HOW TO COMPLETE THIS TASK :: The line that holds "(221, 219) = (235, 254): purple" marks the start. Return it and each following line through the end of the data, unchanged.

MATERIAL PROVIDED ::
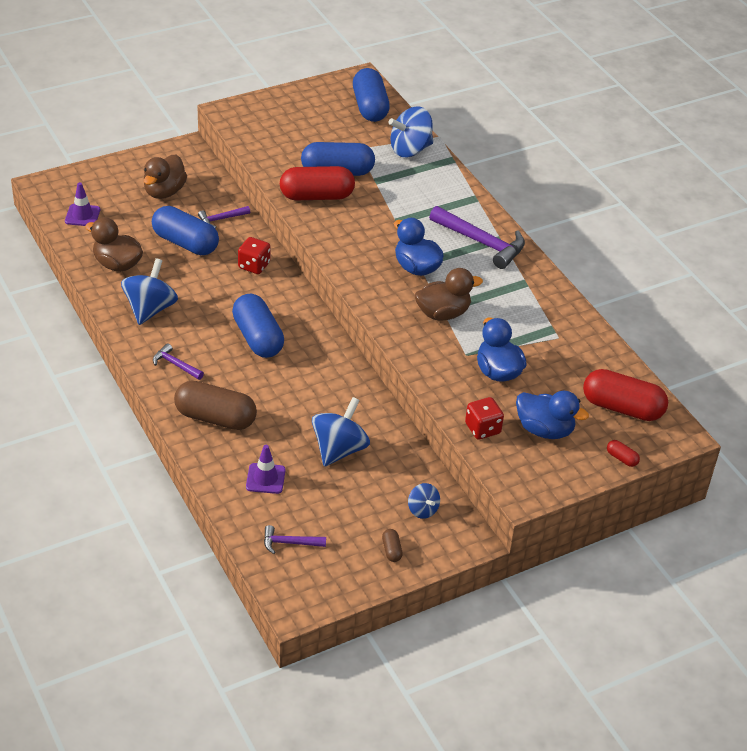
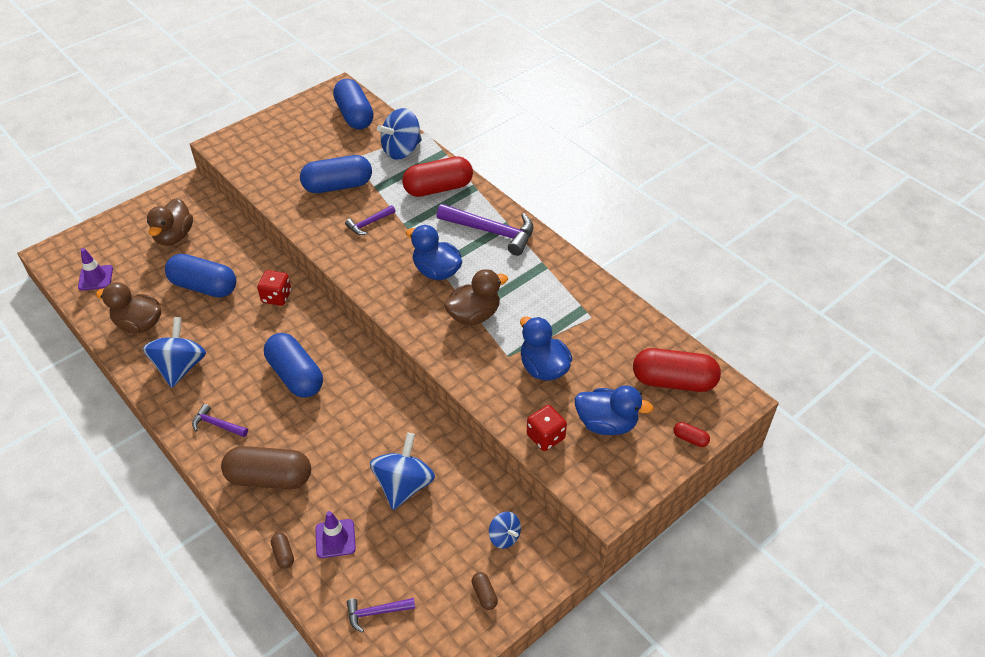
camera: 10 degrees left, 5 degrees up
(215, 481) = (283, 554): none -> brown capsule
(221, 219) = (235, 254): purple hammer -> purple hammer (369, 223)
(316, 196) = (323, 215): red capsule -> red capsule (438, 188)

FINISHED TASK ::
(221, 219) = (235, 254): purple hammer -> purple hammer (369, 223)
(316, 196) = (323, 215): red capsule -> red capsule (438, 188)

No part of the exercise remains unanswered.